**Problem to solve:** Give back the lines below verbatim, omitting all pictures.

▶

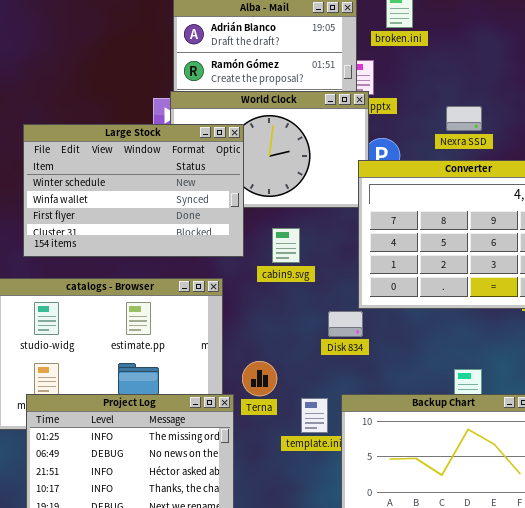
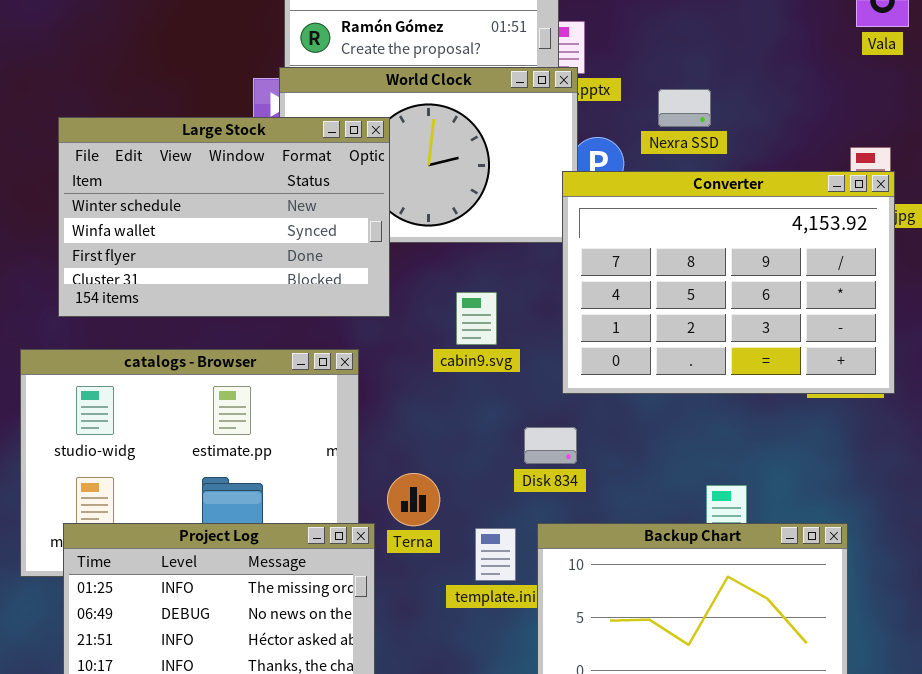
Nexra SSD: [446,106,482,131] -> [658,89,711,127], moved
cabin9.svg: [272,228,300,263] -> [456,292,497,345], moved
Disk 834: [328,311,363,337] -> [524,427,577,464], moved

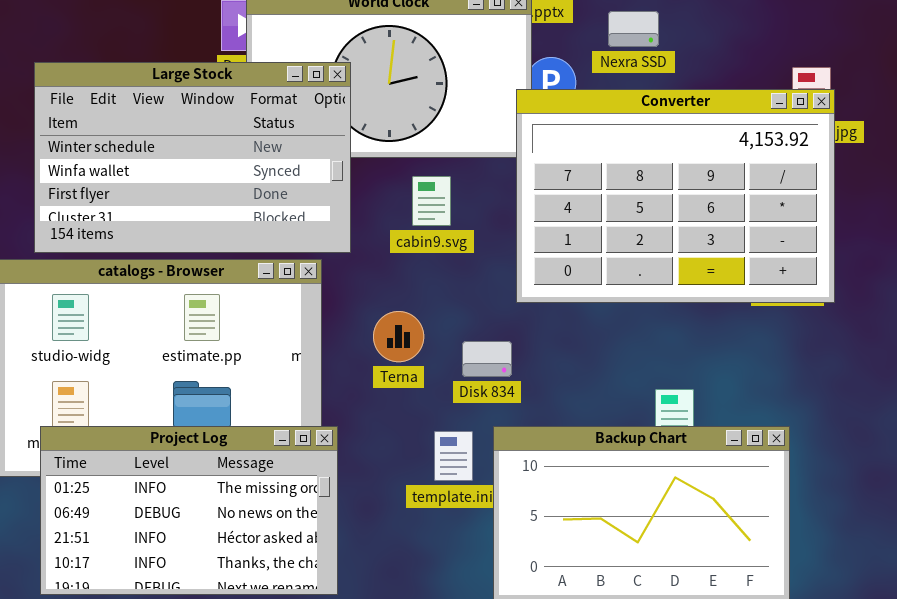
Large Stock: [58,117,390,317] -> [34,62,351,253], moved
cabin9.svg: [456,292,497,345] -> [412,176,451,226], moved
Disk 834: [524,427,577,464] -> [462,341,512,377], moved
Terna: [387,473,440,526] -> [373,311,424,362], moved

◀

**Result below:**
Nexra SSD: [446,106,482,131] -> [658,89,711,127], moved
cabin9.svg: [272,228,300,263] -> [456,292,497,345], moved
Disk 834: [328,311,363,337] -> [524,427,577,464], moved

Large Stock: [58,117,390,317] -> [34,62,351,253], moved
cabin9.svg: [456,292,497,345] -> [412,176,451,226], moved
Disk 834: [524,427,577,464] -> [462,341,512,377], moved
Terna: [387,473,440,526] -> [373,311,424,362], moved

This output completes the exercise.